- **What is needed**: Among the entries below, find all lines that include "none" and copy them.

- **Working data**:
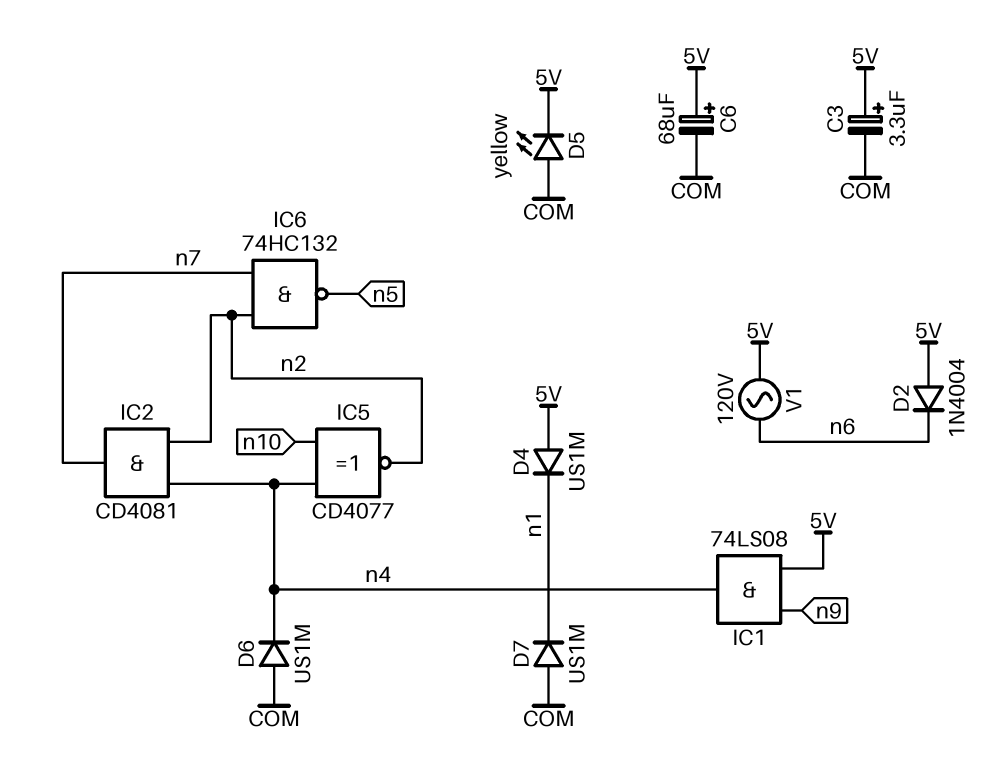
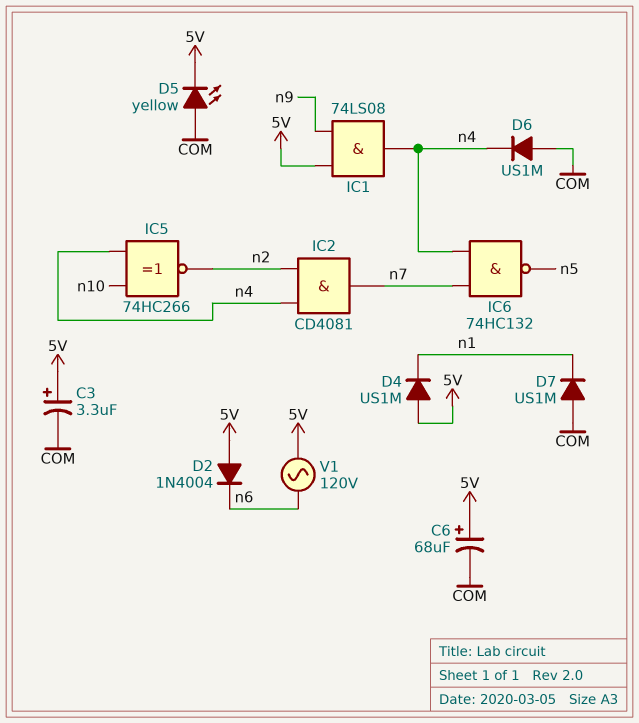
IC5: XNOR CD4077 (in n4, in n10, out n2) -> XNOR 74HC266 (in n4, in n10, out n2)
IC6: NAND 74HC132 (in n2, in n7, out n5) -> NAND 74HC132 (in n4, in n7, out n5)

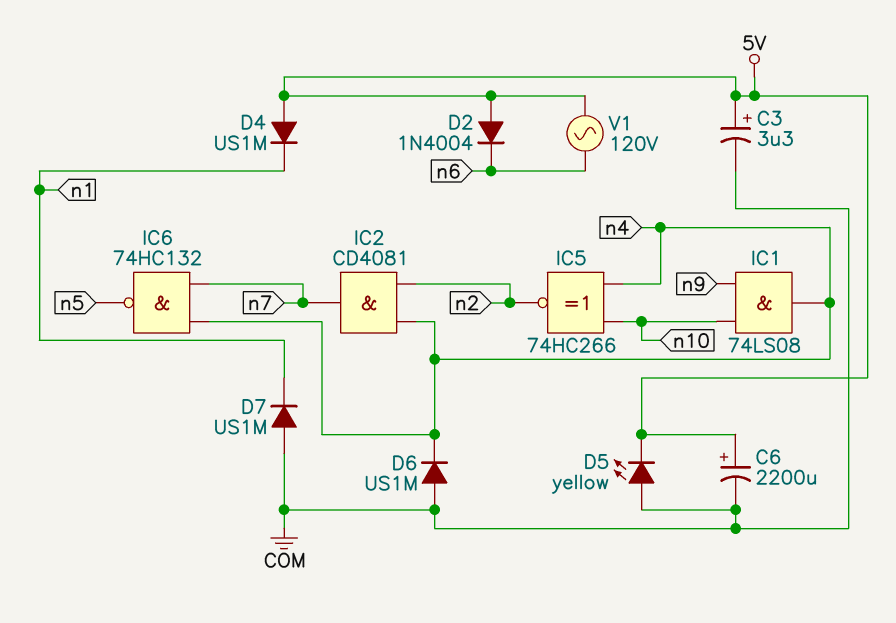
C6: 68uF (plus 5V, minus COM) -> 2200uF (plus 5V, minus COM)
IC1: AND 74LS08 (in 5V, in n9, out n4) -> AND 74LS08 (in n9, in n10, out n4)

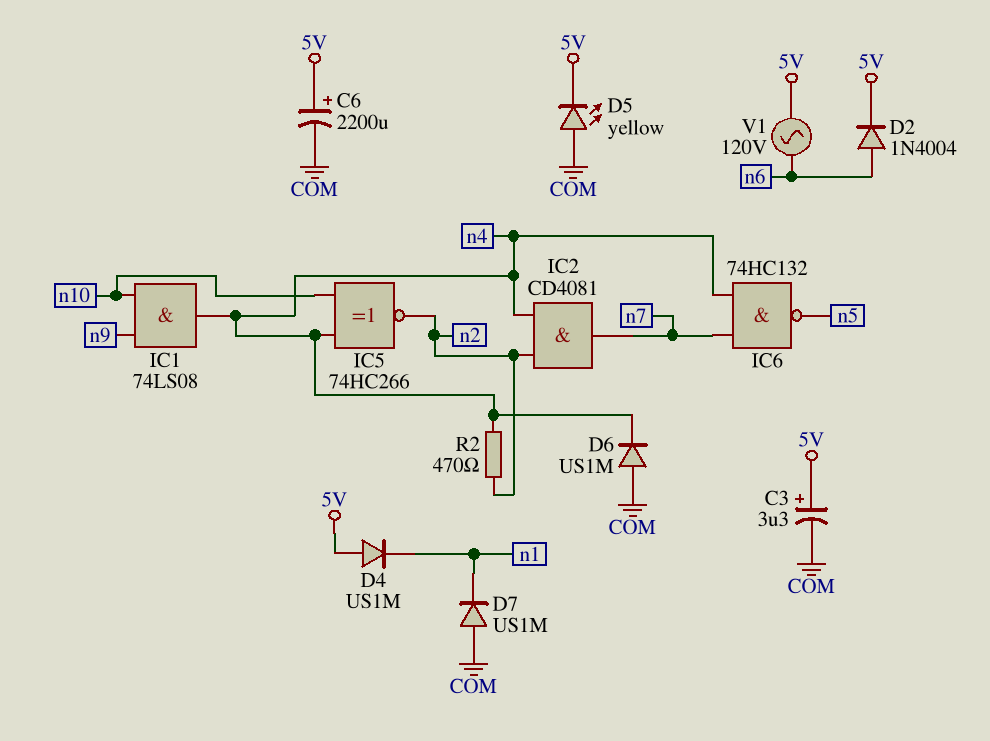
D2: diode 1N4004 (A 5V, K n6) -> diode 1N4004 (A n6, K 5V)
R2: none -> 470 (n2, n4)

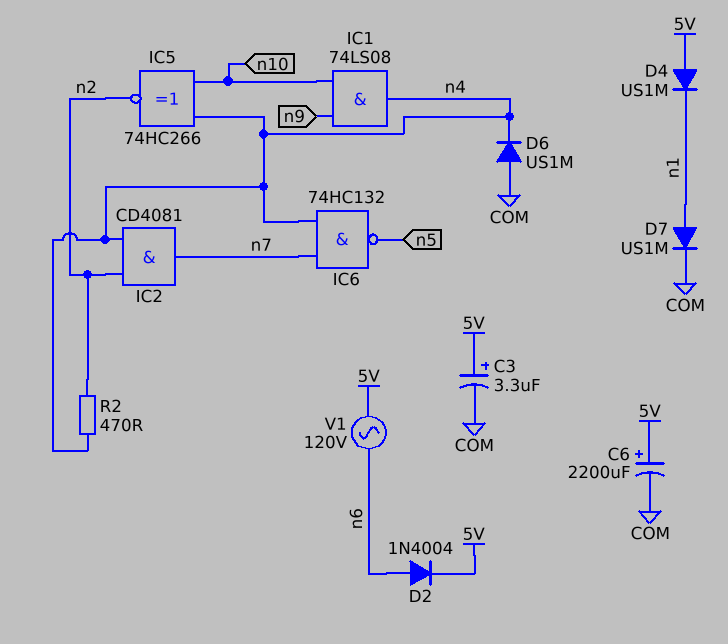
D5: LED yellow (A COM, K 5V) -> none
D7: diode US1M (A COM, K n1) -> diode US1M (A n1, K COM)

- **Expected output**:
R2: none -> 470 (n2, n4)
D5: LED yellow (A COM, K 5V) -> none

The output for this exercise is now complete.